* [Exercise description] Leave no picture in, and give every entry again exactly.

***** Data section *****

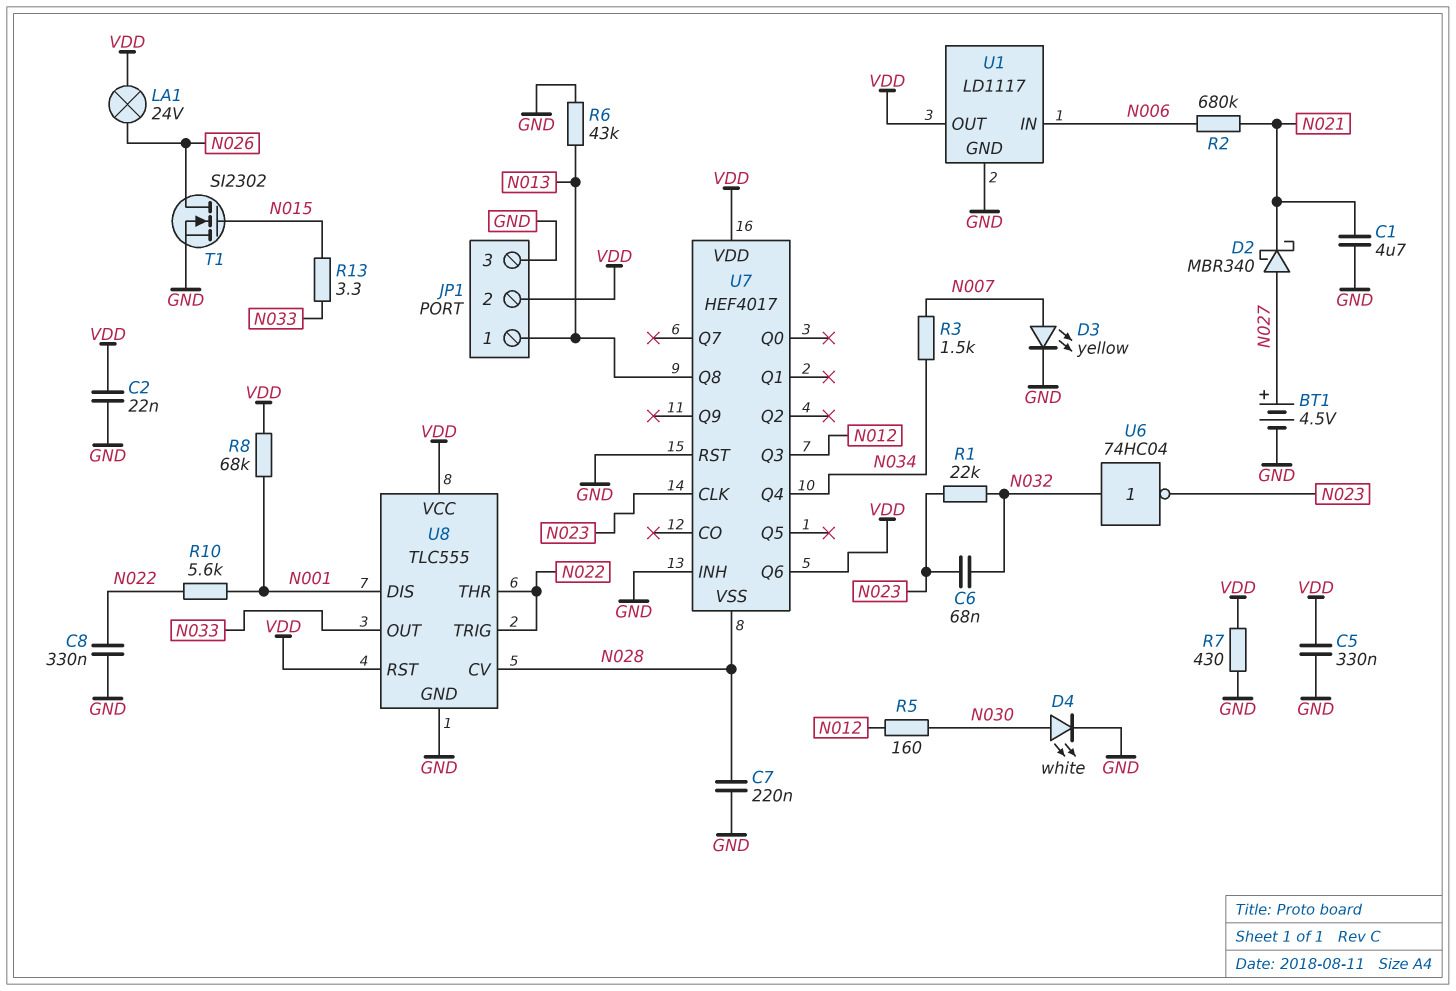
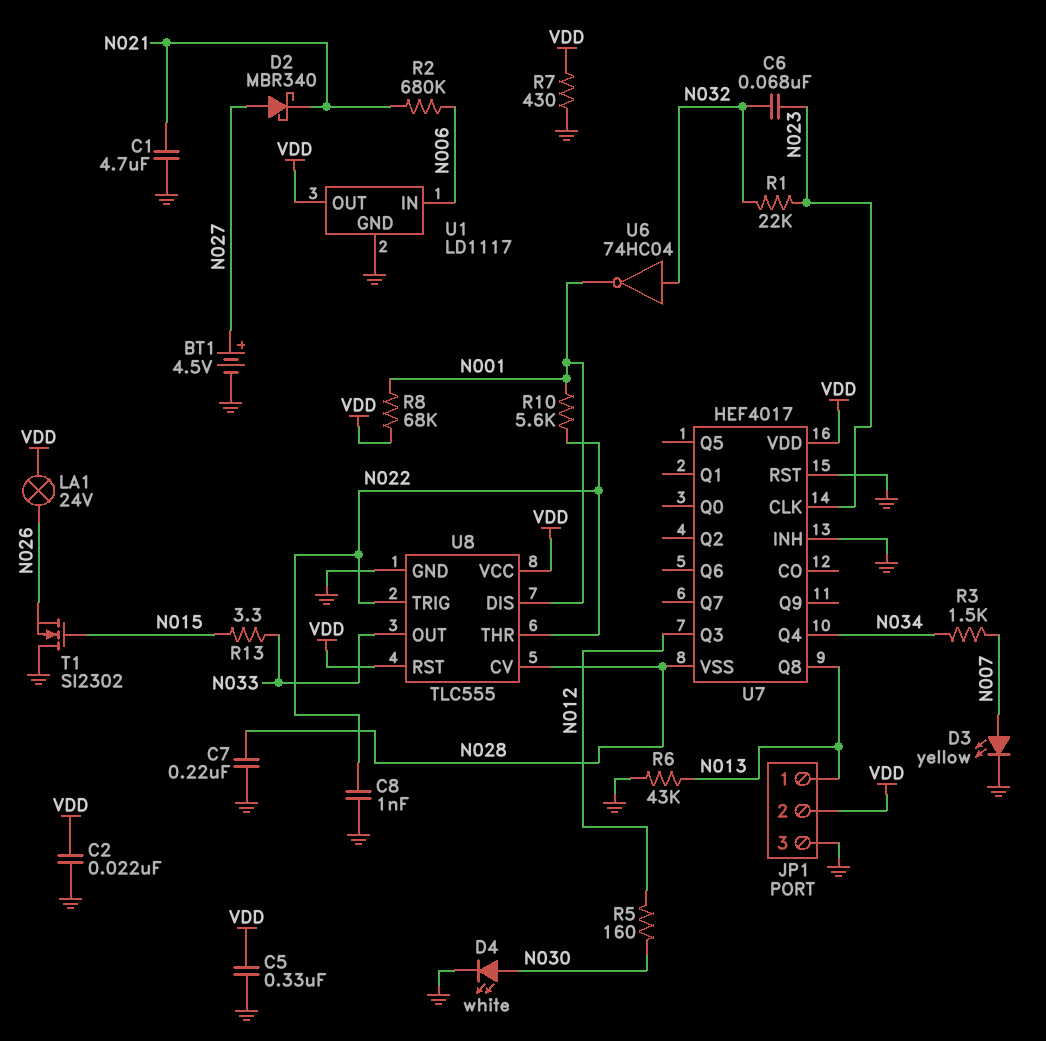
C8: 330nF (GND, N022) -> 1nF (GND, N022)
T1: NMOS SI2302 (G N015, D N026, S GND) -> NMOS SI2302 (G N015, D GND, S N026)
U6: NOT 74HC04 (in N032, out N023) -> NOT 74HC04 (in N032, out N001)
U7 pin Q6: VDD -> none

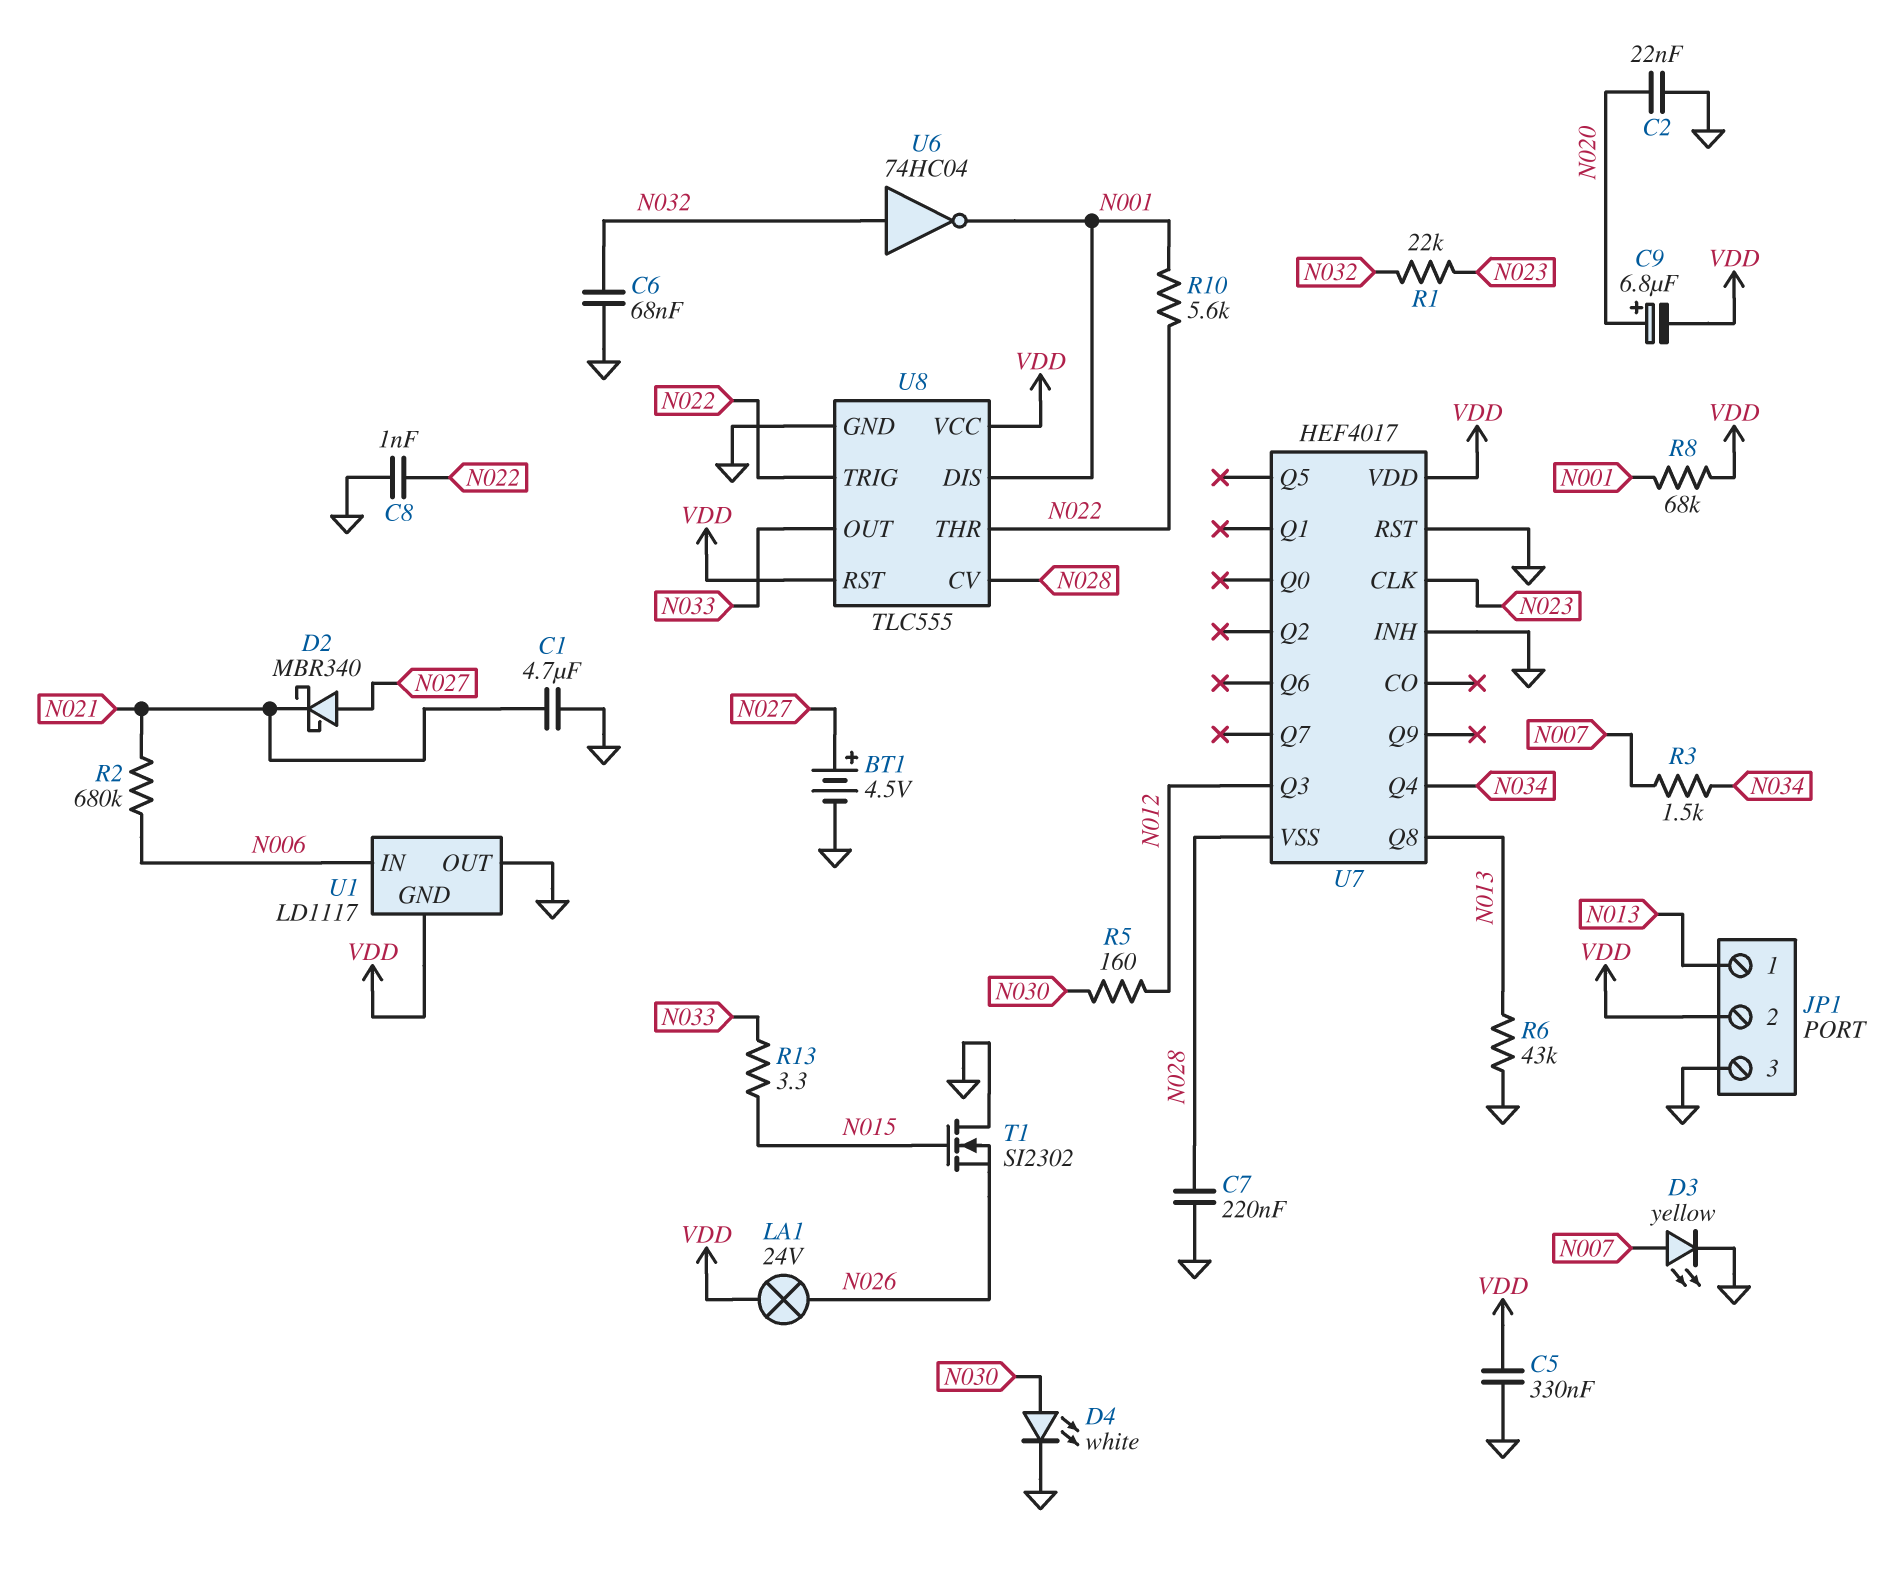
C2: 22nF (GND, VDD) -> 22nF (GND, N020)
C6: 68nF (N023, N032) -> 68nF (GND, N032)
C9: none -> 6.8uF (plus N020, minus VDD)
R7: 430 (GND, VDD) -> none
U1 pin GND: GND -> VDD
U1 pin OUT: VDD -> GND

*****

* [Reply]
C8: 330nF (GND, N022) -> 1nF (GND, N022)
T1: NMOS SI2302 (G N015, D N026, S GND) -> NMOS SI2302 (G N015, D GND, S N026)
U6: NOT 74HC04 (in N032, out N023) -> NOT 74HC04 (in N032, out N001)
U7 pin Q6: VDD -> none

C2: 22nF (GND, VDD) -> 22nF (GND, N020)
C6: 68nF (N023, N032) -> 68nF (GND, N032)
C9: none -> 6.8uF (plus N020, minus VDD)
R7: 430 (GND, VDD) -> none
U1 pin GND: GND -> VDD
U1 pin OUT: VDD -> GND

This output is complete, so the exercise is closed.